→ TASK INSTRUCTIONS
Find the line in the data below that contains "R102: 2.2k (AUX, IC101/GP0)". Return that line and all the lines after it, unchanged.
=====
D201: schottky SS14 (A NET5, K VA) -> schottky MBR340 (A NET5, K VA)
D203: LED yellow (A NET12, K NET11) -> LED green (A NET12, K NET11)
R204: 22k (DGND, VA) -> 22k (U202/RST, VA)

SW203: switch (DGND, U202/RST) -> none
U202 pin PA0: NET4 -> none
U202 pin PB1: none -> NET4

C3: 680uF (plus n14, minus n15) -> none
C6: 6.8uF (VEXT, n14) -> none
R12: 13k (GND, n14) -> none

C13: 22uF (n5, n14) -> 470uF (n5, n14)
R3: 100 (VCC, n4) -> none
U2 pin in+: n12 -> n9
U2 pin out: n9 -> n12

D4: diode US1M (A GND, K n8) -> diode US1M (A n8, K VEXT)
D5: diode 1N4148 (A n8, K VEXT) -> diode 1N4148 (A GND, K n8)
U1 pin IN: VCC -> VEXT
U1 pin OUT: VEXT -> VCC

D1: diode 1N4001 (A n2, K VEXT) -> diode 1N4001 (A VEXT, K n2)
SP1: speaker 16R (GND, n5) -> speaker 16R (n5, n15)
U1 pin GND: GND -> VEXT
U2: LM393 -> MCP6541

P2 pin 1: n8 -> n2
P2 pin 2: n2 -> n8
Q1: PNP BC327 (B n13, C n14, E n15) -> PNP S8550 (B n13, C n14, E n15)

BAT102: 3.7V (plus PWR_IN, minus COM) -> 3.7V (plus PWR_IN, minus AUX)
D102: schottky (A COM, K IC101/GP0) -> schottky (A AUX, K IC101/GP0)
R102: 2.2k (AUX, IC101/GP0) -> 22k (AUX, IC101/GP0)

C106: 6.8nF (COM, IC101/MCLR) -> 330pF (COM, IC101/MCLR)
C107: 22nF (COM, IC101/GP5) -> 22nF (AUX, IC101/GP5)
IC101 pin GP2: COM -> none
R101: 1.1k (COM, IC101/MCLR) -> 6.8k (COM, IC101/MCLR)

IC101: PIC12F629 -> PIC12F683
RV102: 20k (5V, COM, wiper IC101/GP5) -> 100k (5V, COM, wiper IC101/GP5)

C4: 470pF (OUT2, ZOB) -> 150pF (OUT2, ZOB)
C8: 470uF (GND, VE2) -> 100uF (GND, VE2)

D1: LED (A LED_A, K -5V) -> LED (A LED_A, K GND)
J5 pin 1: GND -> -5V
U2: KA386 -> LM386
=====
→ WRITTEN ANSWER
R102: 2.2k (AUX, IC101/GP0) -> 22k (AUX, IC101/GP0)

C106: 6.8nF (COM, IC101/MCLR) -> 330pF (COM, IC101/MCLR)
C107: 22nF (COM, IC101/GP5) -> 22nF (AUX, IC101/GP5)
IC101 pin GP2: COM -> none
R101: 1.1k (COM, IC101/MCLR) -> 6.8k (COM, IC101/MCLR)

IC101: PIC12F629 -> PIC12F683
RV102: 20k (5V, COM, wiper IC101/GP5) -> 100k (5V, COM, wiper IC101/GP5)

C4: 470pF (OUT2, ZOB) -> 150pF (OUT2, ZOB)
C8: 470uF (GND, VE2) -> 100uF (GND, VE2)

D1: LED (A LED_A, K -5V) -> LED (A LED_A, K GND)
J5 pin 1: GND -> -5V
U2: KA386 -> LM386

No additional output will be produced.